Work item: If a line in the listing carries the word "blue", return a copy of that line.

Data to process:
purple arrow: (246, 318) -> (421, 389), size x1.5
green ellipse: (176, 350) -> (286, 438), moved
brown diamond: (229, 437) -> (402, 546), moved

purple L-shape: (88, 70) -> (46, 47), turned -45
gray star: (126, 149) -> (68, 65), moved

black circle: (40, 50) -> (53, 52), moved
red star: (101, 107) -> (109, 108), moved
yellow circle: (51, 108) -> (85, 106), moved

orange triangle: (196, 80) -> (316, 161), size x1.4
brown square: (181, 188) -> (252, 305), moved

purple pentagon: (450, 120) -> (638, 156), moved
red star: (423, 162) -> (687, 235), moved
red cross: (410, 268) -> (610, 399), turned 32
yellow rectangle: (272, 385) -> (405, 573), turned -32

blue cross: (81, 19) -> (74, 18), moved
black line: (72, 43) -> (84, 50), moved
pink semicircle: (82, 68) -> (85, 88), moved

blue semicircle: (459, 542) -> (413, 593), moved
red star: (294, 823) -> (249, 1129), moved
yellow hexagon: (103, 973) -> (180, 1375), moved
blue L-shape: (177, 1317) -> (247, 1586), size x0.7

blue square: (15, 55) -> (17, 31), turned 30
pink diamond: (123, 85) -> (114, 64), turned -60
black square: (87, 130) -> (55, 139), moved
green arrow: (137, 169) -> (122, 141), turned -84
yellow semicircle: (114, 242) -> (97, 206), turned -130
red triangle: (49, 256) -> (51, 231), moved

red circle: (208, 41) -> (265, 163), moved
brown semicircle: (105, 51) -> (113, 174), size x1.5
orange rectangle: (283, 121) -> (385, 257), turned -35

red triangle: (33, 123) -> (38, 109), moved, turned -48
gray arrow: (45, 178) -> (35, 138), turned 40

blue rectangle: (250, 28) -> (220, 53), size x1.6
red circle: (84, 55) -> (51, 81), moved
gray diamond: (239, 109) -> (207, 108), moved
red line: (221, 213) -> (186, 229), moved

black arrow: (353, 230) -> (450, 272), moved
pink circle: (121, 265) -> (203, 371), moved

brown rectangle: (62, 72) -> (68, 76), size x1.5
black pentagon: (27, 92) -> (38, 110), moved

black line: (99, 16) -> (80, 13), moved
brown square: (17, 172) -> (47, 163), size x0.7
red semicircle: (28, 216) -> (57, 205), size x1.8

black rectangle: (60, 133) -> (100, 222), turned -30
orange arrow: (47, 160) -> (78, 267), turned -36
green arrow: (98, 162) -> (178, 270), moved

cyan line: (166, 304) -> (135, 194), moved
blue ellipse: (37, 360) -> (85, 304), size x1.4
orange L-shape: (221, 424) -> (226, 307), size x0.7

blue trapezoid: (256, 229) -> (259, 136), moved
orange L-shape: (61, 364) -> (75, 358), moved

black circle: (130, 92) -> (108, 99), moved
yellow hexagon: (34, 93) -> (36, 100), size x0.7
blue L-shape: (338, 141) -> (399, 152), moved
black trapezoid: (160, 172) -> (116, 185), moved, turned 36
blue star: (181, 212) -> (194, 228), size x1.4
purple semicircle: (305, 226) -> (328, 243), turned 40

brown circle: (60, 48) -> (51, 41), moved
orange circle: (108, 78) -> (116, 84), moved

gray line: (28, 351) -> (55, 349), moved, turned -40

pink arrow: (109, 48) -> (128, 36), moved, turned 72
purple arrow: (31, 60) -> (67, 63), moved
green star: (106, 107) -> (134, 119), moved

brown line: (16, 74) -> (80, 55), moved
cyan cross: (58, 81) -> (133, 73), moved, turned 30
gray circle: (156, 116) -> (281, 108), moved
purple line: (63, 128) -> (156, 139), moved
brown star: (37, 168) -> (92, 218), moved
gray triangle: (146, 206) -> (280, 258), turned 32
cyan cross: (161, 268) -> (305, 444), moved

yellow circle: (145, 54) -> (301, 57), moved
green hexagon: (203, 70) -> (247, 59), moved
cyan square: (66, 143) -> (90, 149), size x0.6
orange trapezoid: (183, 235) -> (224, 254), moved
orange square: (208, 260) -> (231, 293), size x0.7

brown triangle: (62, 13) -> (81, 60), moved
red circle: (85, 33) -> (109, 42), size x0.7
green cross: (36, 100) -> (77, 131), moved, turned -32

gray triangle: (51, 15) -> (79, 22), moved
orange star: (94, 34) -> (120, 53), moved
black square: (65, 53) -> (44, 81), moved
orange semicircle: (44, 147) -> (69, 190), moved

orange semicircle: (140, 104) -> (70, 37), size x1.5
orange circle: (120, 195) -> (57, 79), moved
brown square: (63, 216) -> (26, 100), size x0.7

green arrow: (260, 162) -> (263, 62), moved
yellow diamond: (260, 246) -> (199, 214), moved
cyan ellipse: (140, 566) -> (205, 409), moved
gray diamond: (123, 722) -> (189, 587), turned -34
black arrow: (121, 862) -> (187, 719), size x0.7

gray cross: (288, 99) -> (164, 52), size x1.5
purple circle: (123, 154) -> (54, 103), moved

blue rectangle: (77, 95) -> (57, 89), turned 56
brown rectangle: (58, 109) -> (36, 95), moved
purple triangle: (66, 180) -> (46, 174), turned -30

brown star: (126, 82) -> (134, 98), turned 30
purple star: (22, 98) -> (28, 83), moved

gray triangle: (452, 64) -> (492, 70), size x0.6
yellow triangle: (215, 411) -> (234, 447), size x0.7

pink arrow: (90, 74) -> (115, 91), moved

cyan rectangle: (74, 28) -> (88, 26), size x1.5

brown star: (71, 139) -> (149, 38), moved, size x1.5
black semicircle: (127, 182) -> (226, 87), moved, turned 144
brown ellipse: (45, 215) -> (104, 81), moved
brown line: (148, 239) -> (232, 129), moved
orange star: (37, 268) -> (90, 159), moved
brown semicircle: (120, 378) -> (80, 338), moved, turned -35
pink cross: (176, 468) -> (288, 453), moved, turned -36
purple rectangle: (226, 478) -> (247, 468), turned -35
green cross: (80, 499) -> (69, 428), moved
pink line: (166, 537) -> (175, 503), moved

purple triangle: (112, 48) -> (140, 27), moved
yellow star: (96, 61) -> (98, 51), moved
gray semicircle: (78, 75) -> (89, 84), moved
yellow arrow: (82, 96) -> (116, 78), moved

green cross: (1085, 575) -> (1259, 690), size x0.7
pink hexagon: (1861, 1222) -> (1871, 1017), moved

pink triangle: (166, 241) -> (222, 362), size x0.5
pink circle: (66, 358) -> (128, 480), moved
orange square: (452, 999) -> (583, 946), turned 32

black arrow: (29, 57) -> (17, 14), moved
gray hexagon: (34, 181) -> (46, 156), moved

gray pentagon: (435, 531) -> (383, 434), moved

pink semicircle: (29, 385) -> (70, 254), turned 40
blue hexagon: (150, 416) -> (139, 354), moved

Answer below:
blue cross: (81, 19) -> (74, 18), moved
blue semicircle: (459, 542) -> (413, 593), moved
blue L-shape: (177, 1317) -> (247, 1586), size x0.7
blue square: (15, 55) -> (17, 31), turned 30
blue rectangle: (250, 28) -> (220, 53), size x1.6
blue ellipse: (37, 360) -> (85, 304), size x1.4
blue trapezoid: (256, 229) -> (259, 136), moved
blue L-shape: (338, 141) -> (399, 152), moved
blue star: (181, 212) -> (194, 228), size x1.4
blue rectangle: (77, 95) -> (57, 89), turned 56
blue hexagon: (150, 416) -> (139, 354), moved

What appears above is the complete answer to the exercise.